Instructions for the task
Copy the records below in full, keeping each word as it is but omitting the pictures.

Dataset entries
╭──

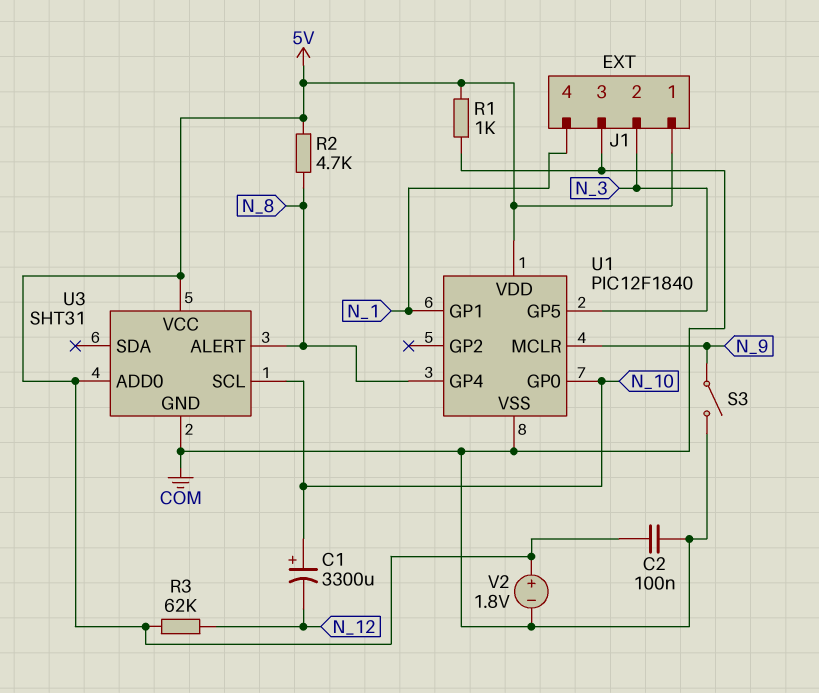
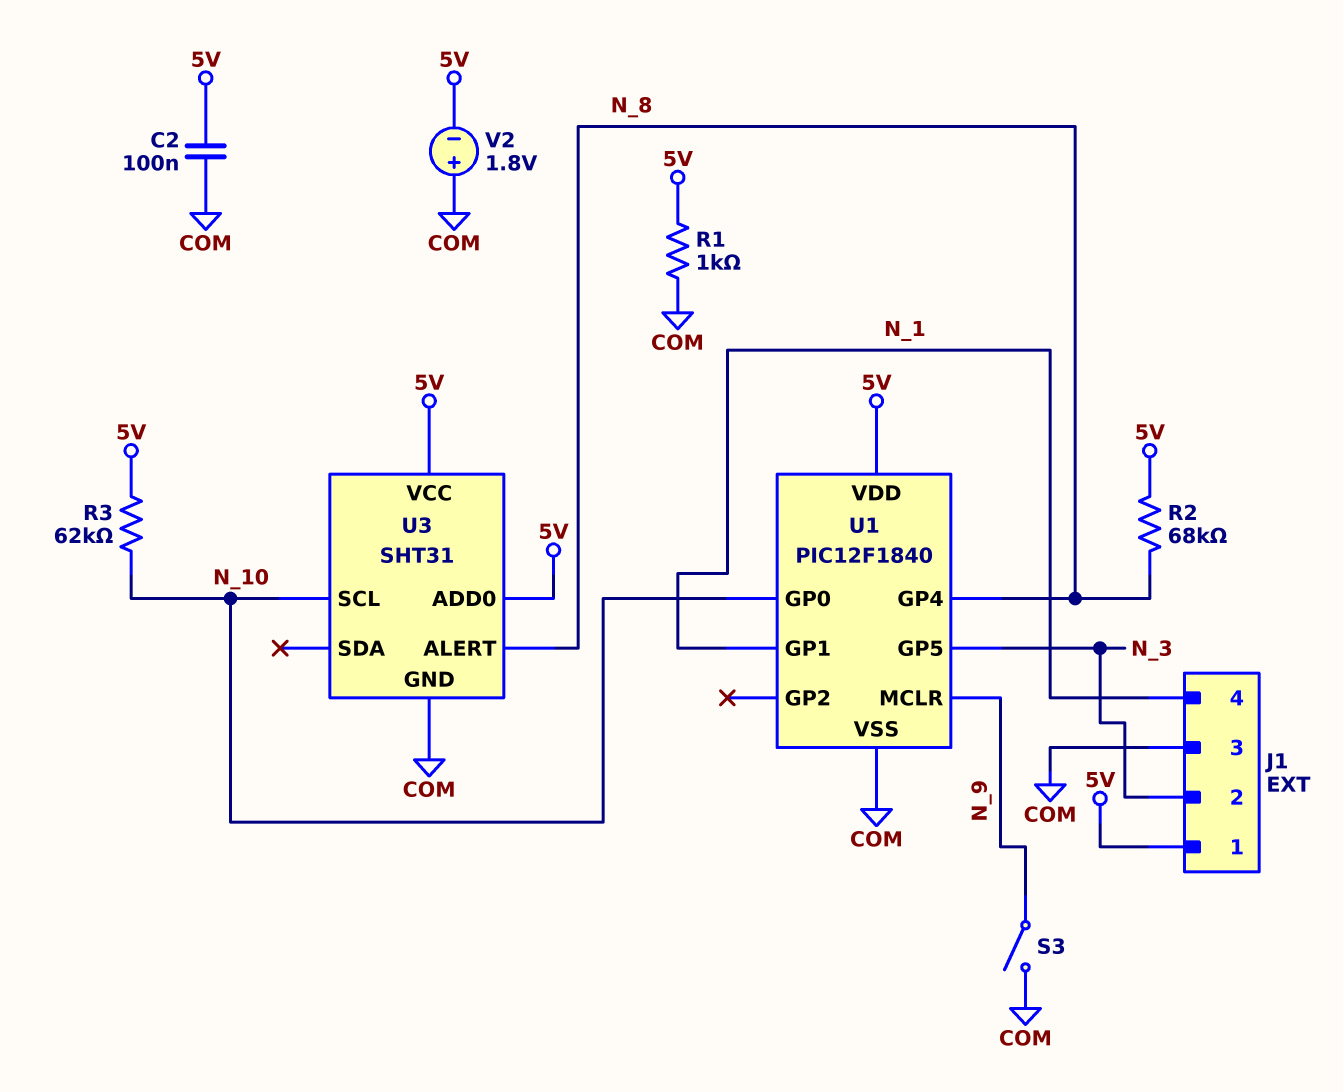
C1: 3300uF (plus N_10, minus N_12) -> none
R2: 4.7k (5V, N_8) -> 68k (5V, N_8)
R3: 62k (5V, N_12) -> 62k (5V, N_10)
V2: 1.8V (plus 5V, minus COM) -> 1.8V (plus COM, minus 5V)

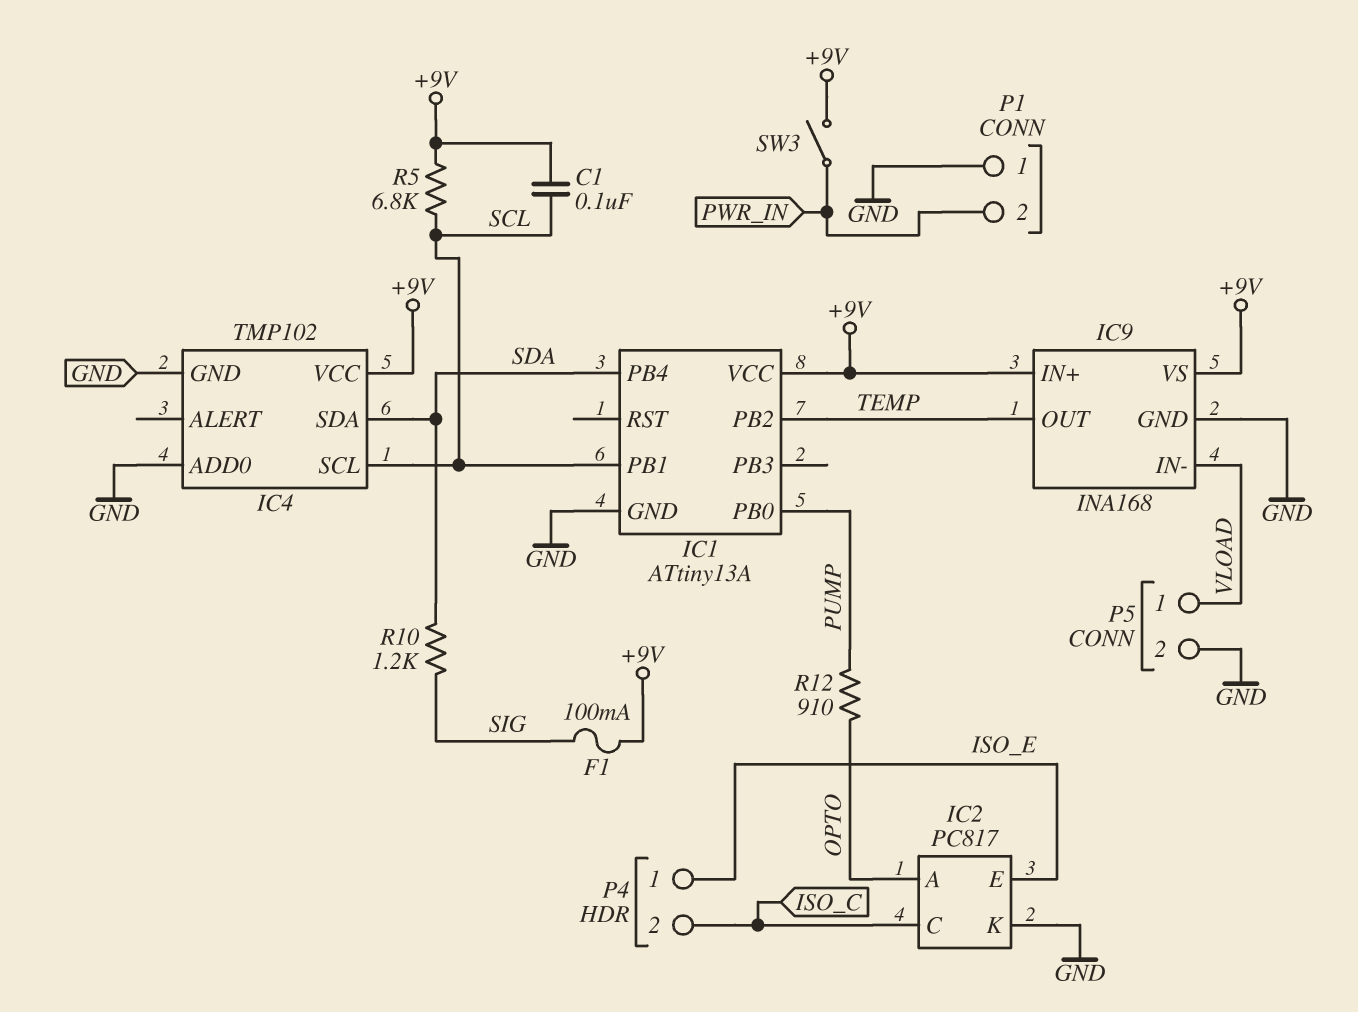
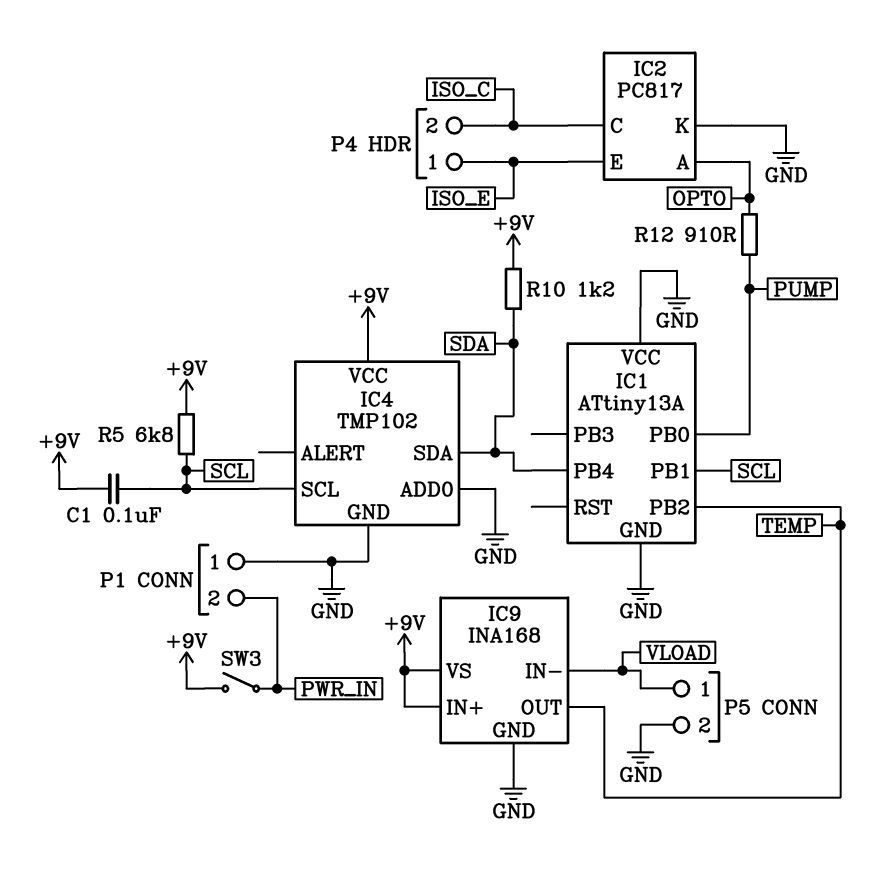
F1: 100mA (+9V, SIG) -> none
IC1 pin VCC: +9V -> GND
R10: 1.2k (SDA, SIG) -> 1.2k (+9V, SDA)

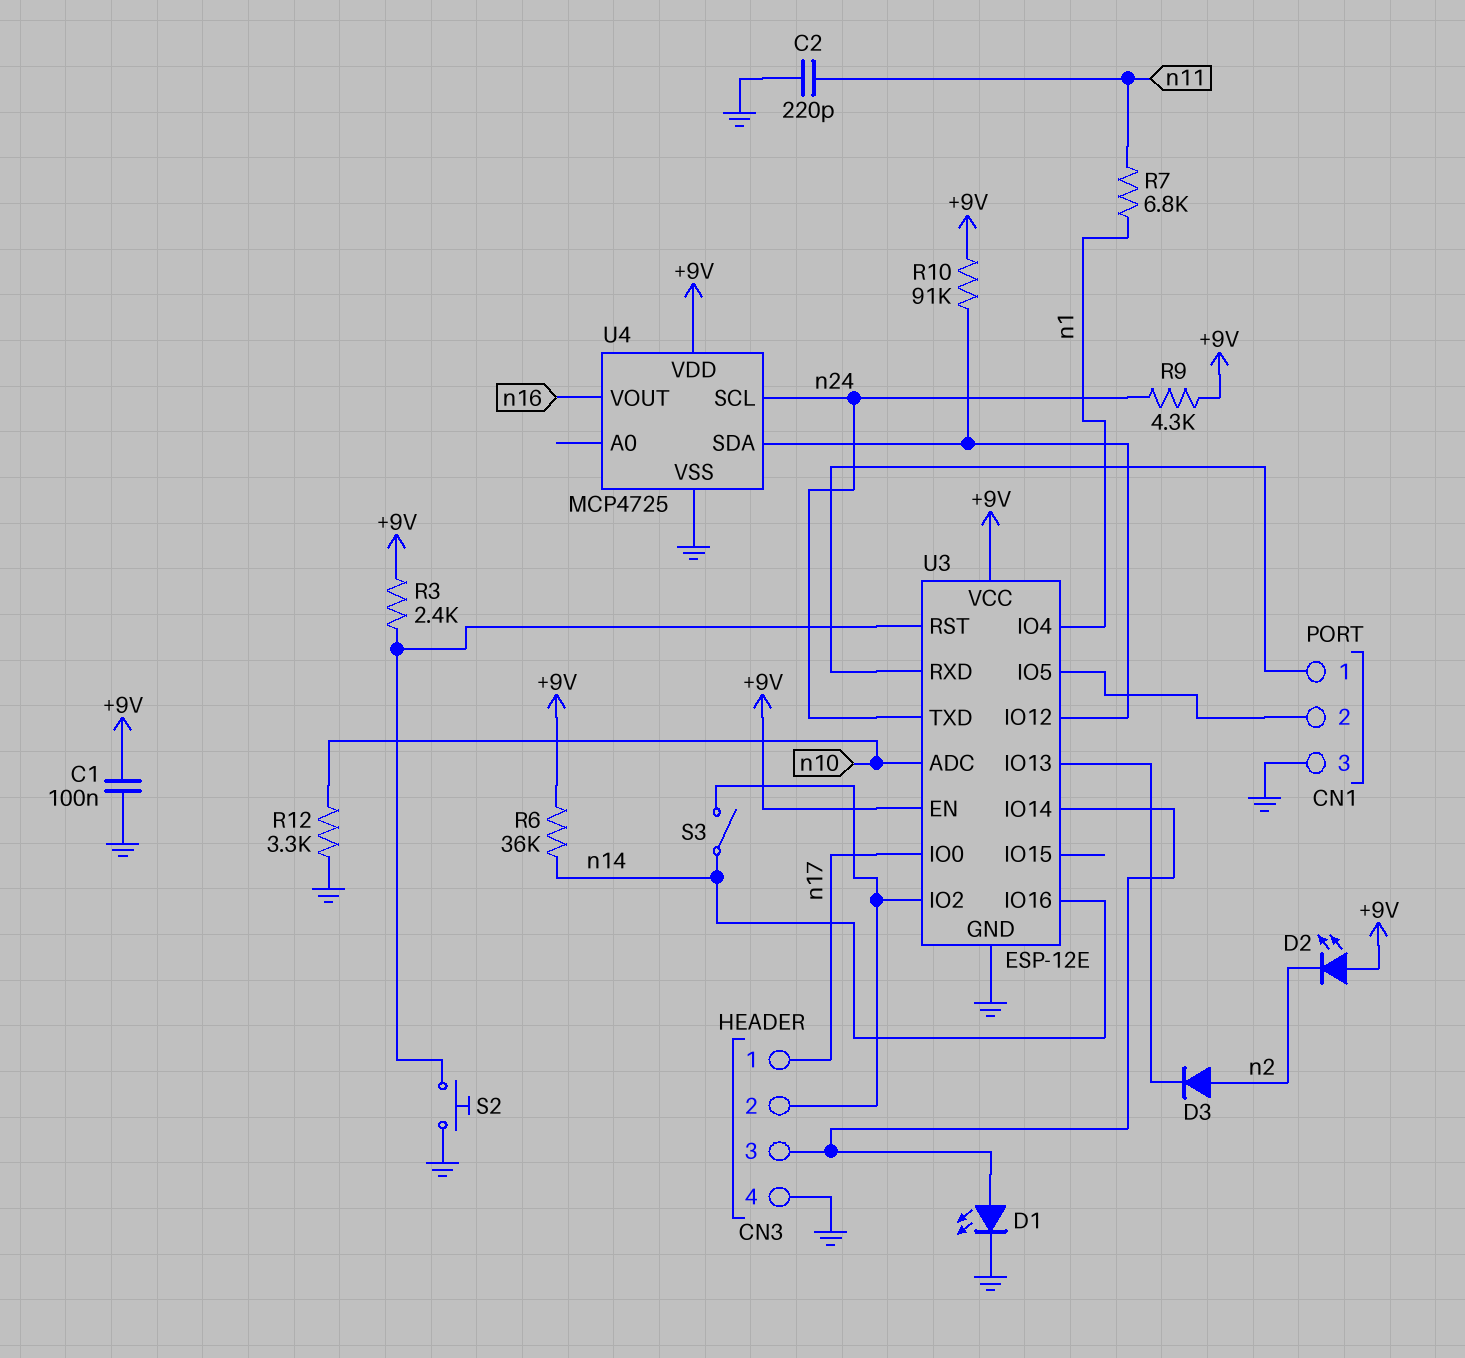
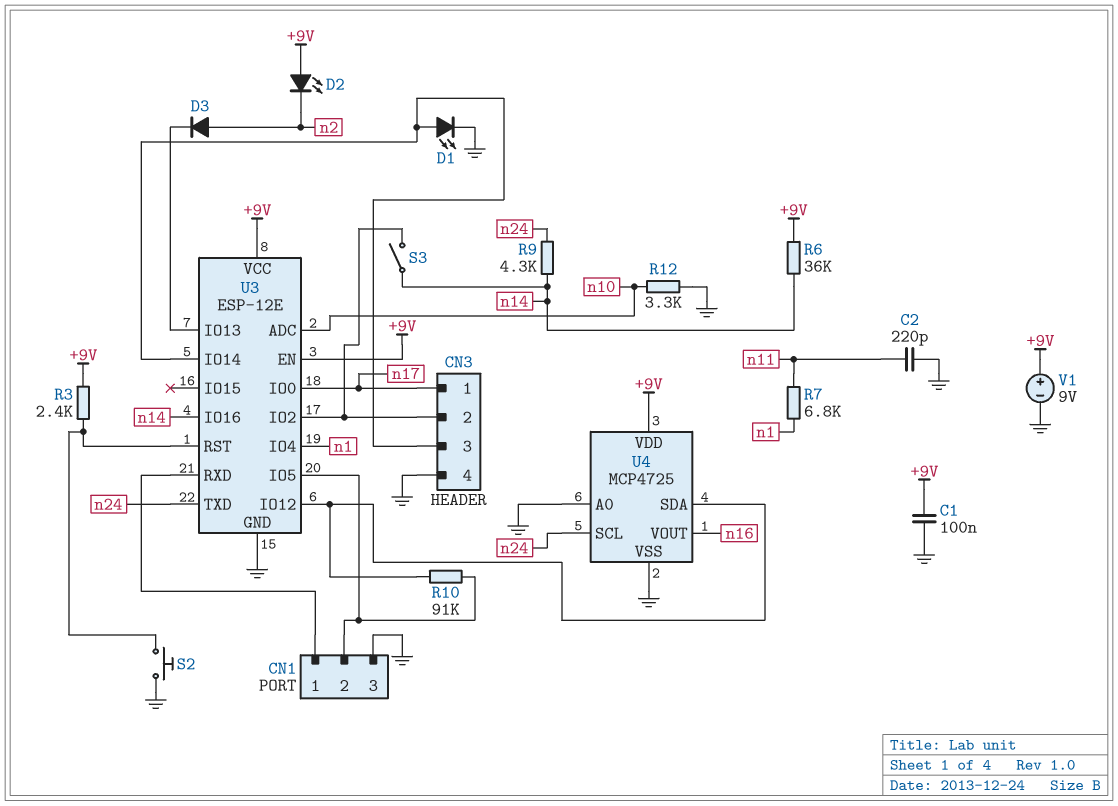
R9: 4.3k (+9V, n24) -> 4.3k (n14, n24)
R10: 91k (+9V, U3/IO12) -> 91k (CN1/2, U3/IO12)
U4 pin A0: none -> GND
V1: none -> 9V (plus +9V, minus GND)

╰──

Your response
C1: 3300uF (plus N_10, minus N_12) -> none
R2: 4.7k (5V, N_8) -> 68k (5V, N_8)
R3: 62k (5V, N_12) -> 62k (5V, N_10)
V2: 1.8V (plus 5V, minus COM) -> 1.8V (plus COM, minus 5V)

F1: 100mA (+9V, SIG) -> none
IC1 pin VCC: +9V -> GND
R10: 1.2k (SDA, SIG) -> 1.2k (+9V, SDA)

R9: 4.3k (+9V, n24) -> 4.3k (n14, n24)
R10: 91k (+9V, U3/IO12) -> 91k (CN1/2, U3/IO12)
U4 pin A0: none -> GND
V1: none -> 9V (plus +9V, minus GND)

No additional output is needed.